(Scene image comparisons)
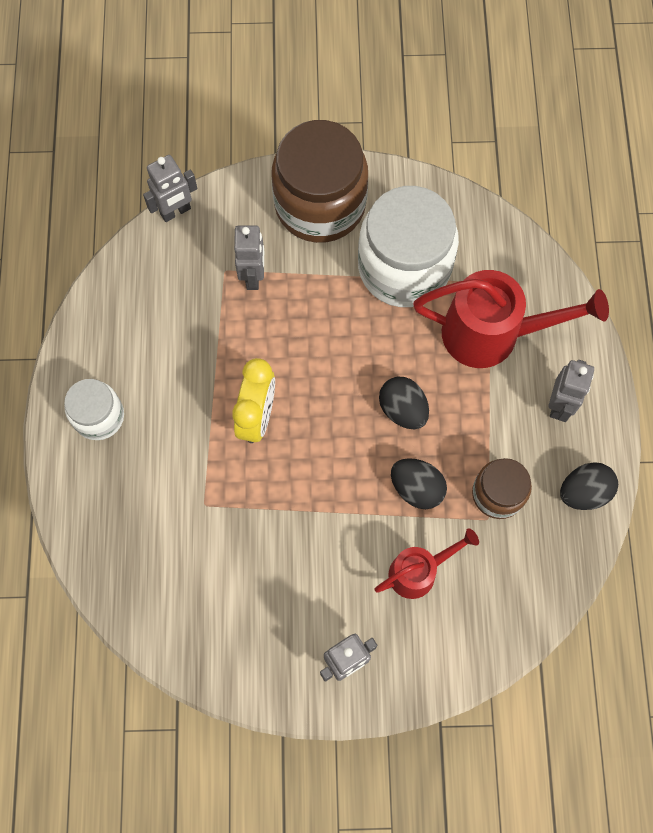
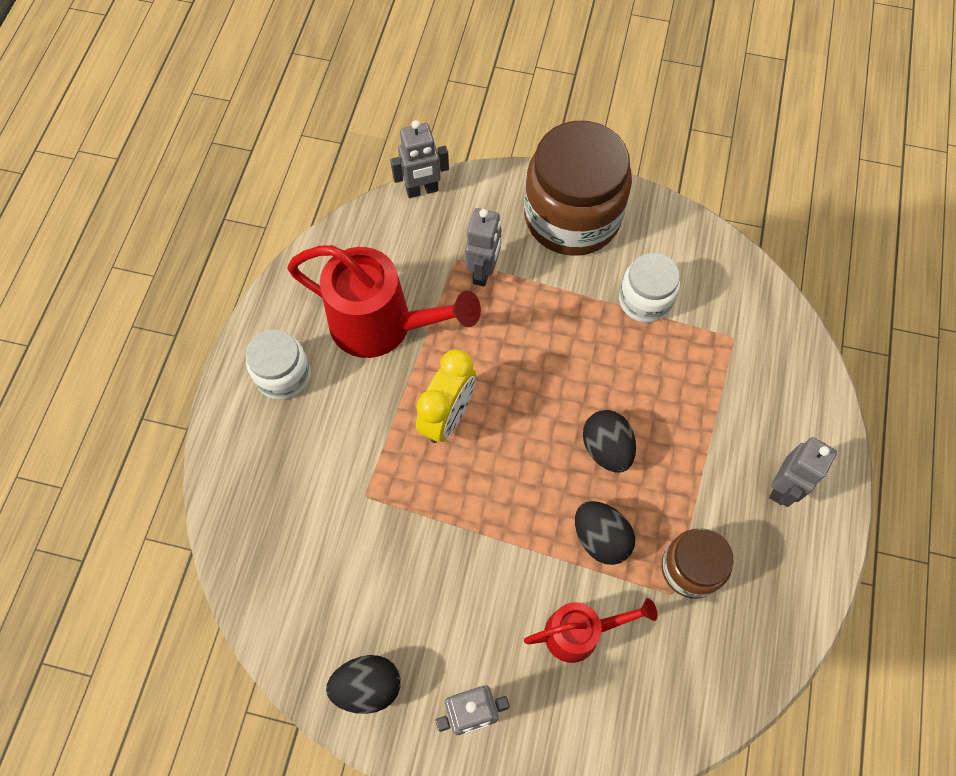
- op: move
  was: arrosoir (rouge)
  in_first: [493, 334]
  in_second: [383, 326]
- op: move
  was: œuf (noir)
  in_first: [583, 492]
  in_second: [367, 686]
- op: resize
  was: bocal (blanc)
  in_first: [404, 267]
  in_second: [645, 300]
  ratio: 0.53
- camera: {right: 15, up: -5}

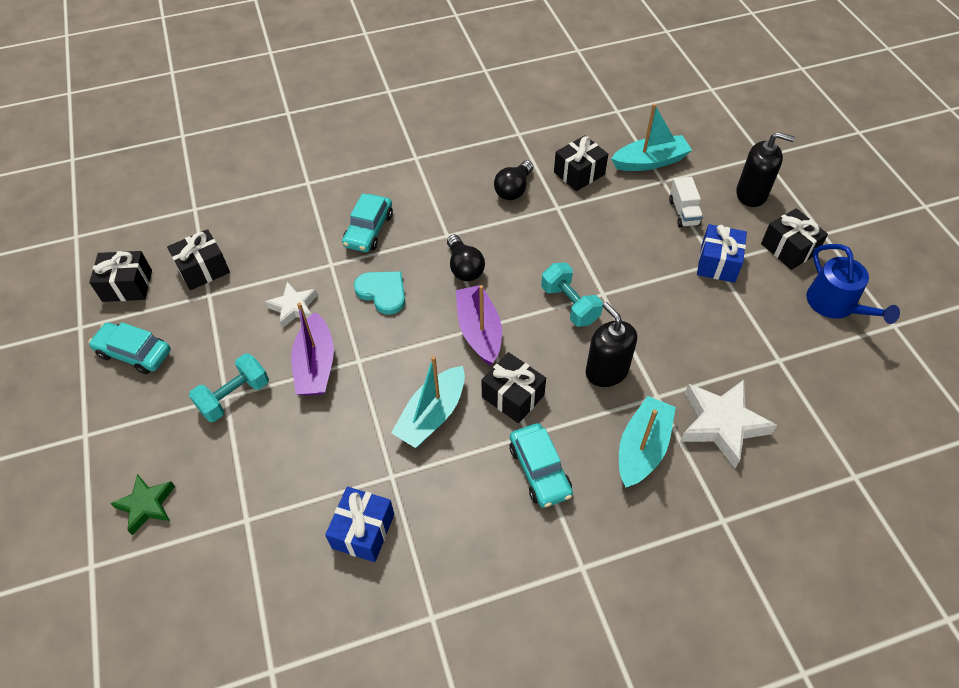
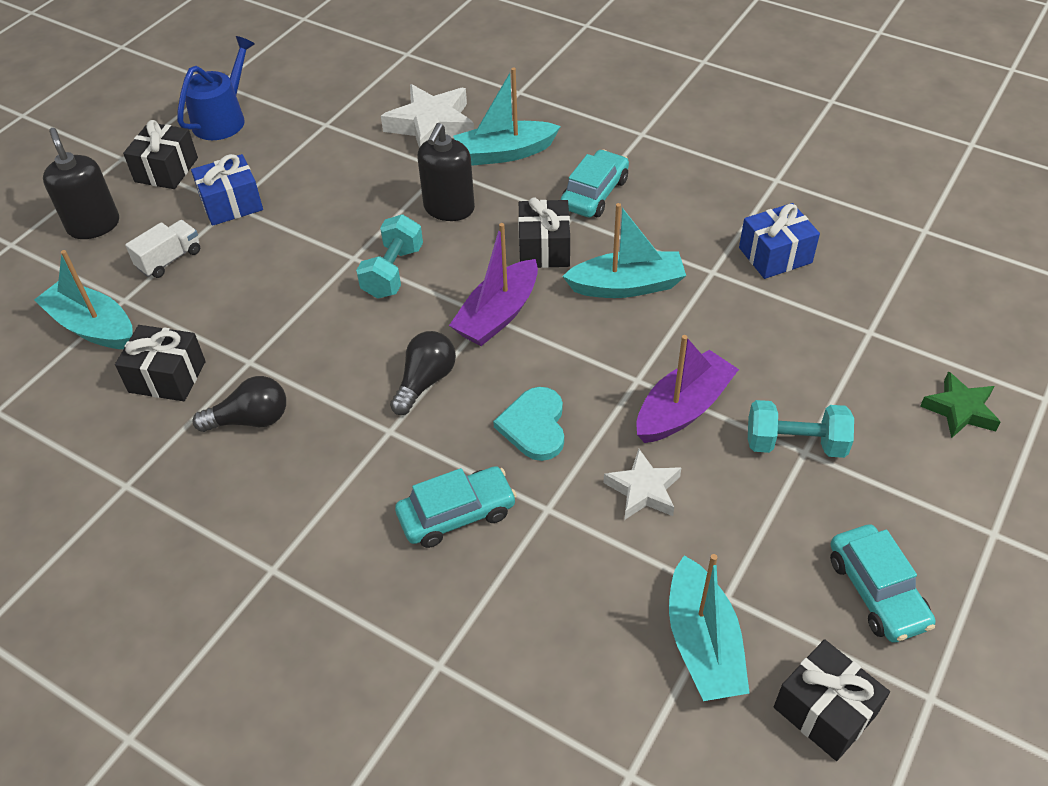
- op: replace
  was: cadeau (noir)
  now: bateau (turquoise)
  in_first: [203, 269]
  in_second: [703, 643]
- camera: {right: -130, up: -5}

• **Aim of the task**
An exact reprint of the records above is required, with all pictures left out.

• **Answer to this task**
- op: move
  was: arrosoir (rouge)
  in_first: [493, 334]
  in_second: [383, 326]
- op: move
  was: œuf (noir)
  in_first: [583, 492]
  in_second: [367, 686]
- op: resize
  was: bocal (blanc)
  in_first: [404, 267]
  in_second: [645, 300]
  ratio: 0.53
- camera: {right: 15, up: -5}

- op: replace
  was: cadeau (noir)
  now: bateau (turquoise)
  in_first: [203, 269]
  in_second: [703, 643]
- camera: {right: -130, up: -5}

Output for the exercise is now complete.